Data extract:
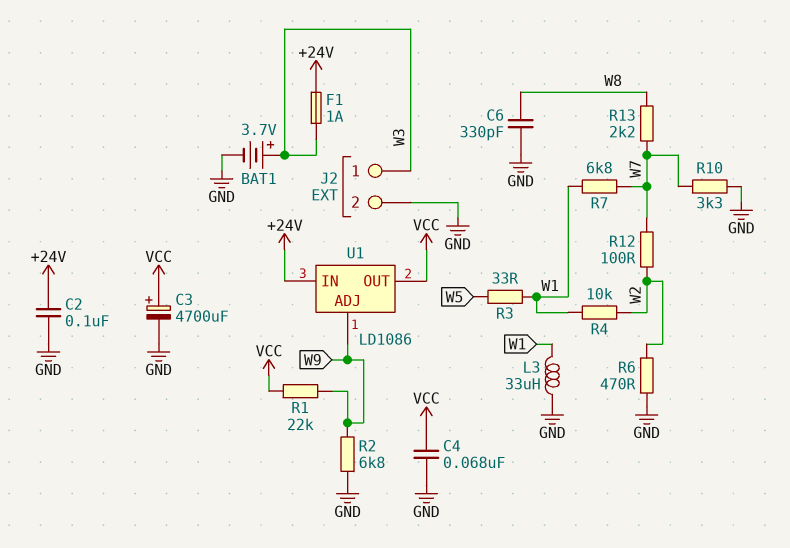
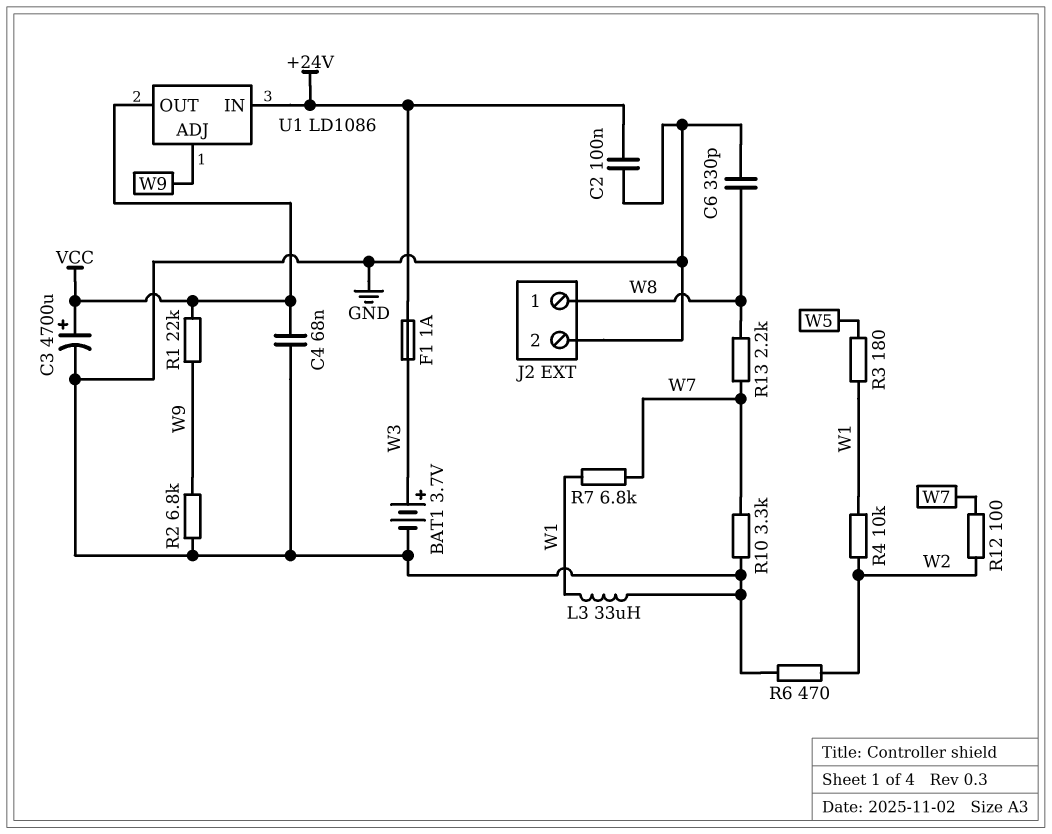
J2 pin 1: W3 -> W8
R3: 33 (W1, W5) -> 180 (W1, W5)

...

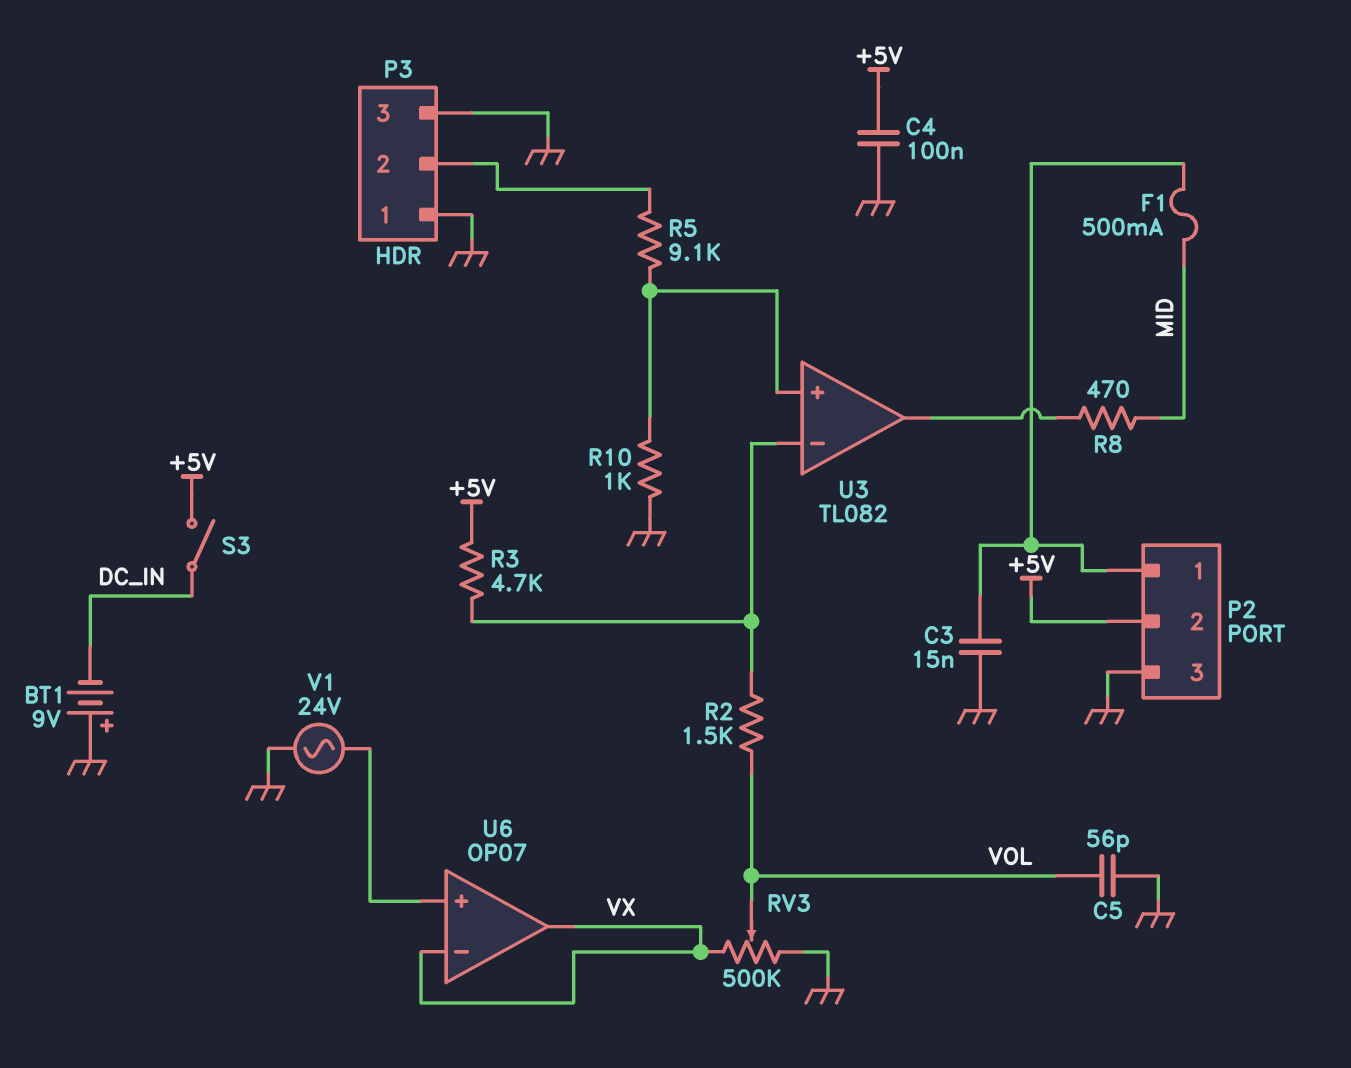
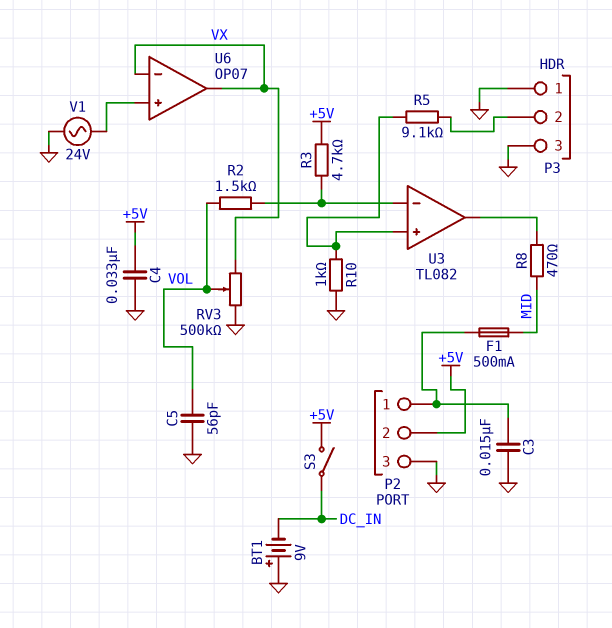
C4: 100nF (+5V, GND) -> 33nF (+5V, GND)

---

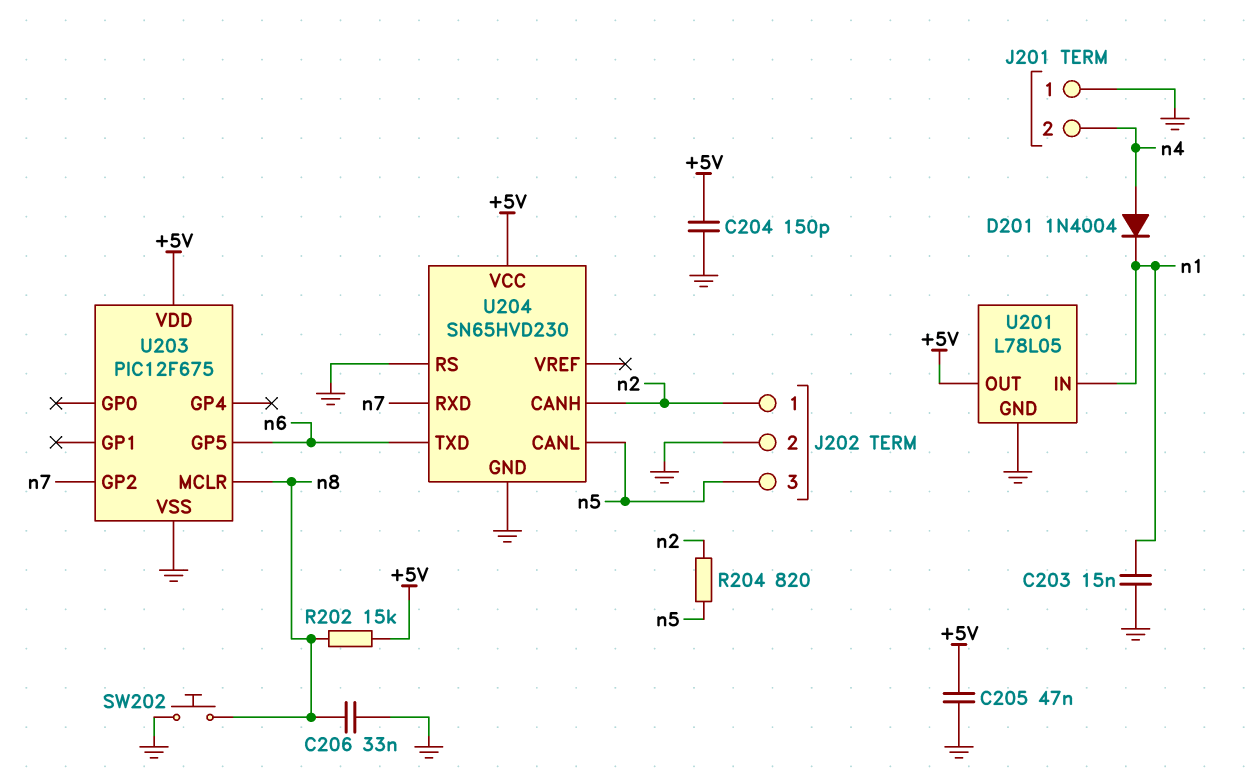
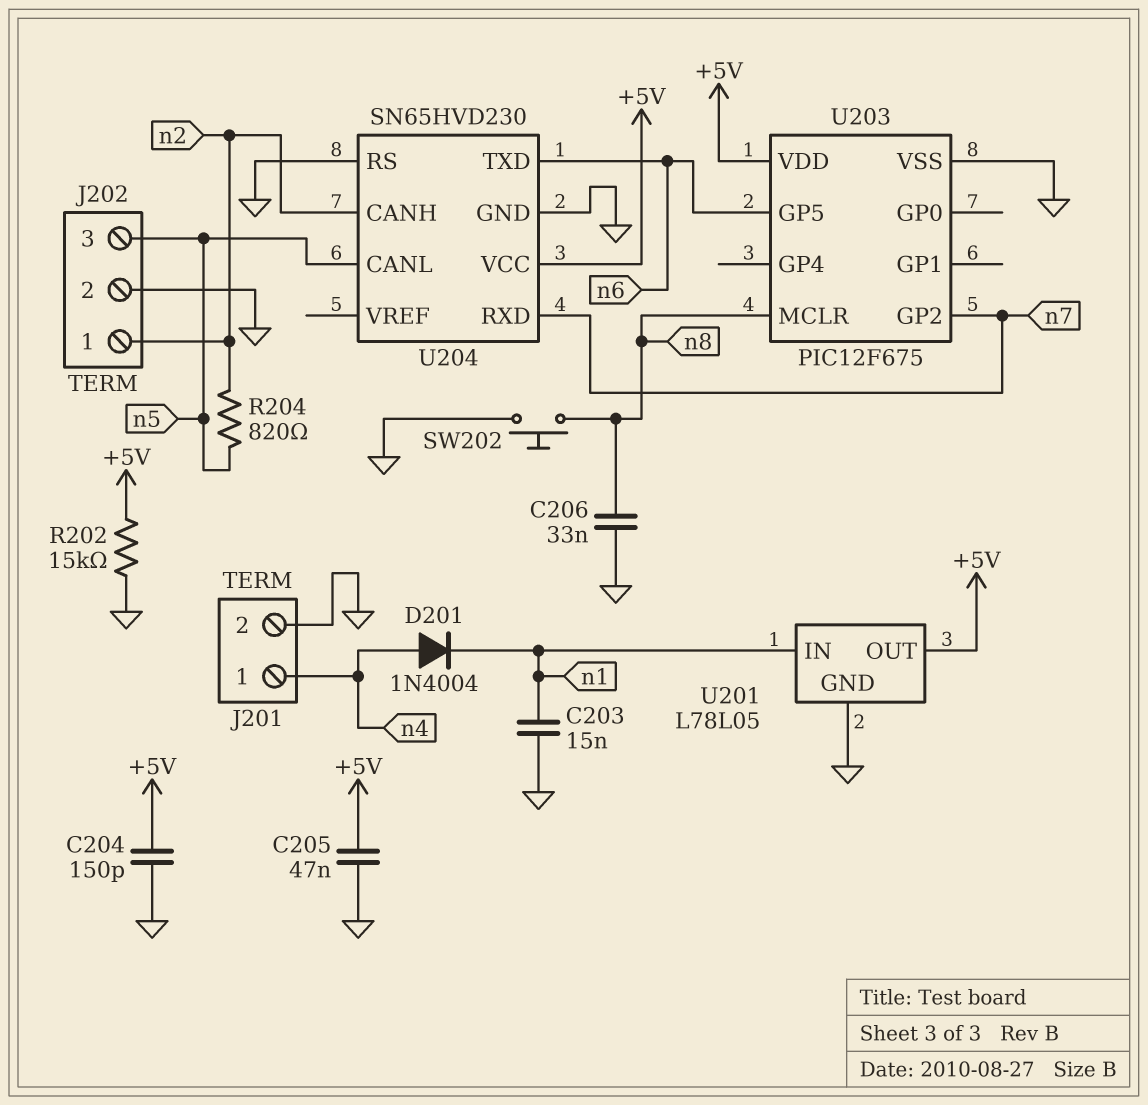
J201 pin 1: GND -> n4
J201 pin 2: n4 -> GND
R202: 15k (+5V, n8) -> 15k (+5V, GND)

What to work on: From the data above, output exactly the lines between the one containing "J201 pin 1: GND -> n4" and the one containing "R202: 15k (+5V, n8) -> 15k (+5V, GND)", counting both of them.

Exercise answer:
J201 pin 1: GND -> n4
J201 pin 2: n4 -> GND
R202: 15k (+5V, n8) -> 15k (+5V, GND)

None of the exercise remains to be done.